## COLLECTED MATERIAL

#####

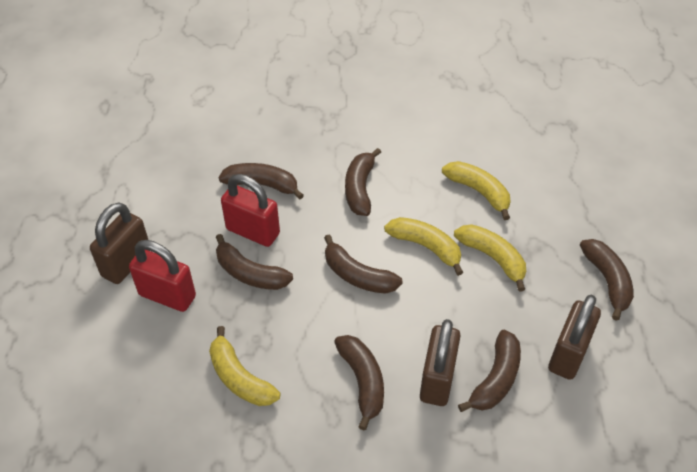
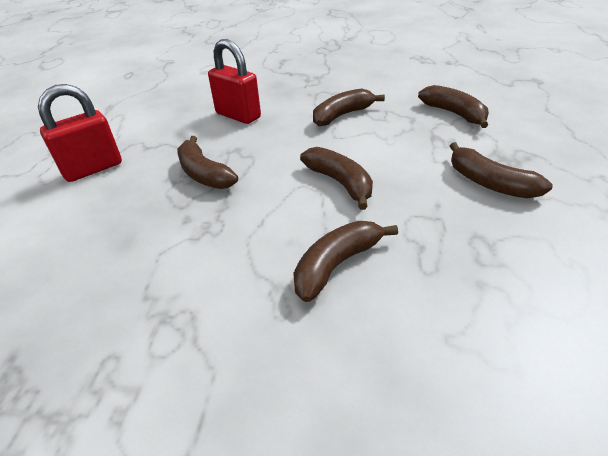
brown banana: 7 -> 6
brown padlock: 3 -> 0
yellow banana: 4 -> 0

#####

## WHAT YOU HAVE TO DO
An exact, word-for-word version of the material is required, free of pictures.

## SOLUTION
brown banana: 7 -> 6
brown padlock: 3 -> 0
yellow banana: 4 -> 0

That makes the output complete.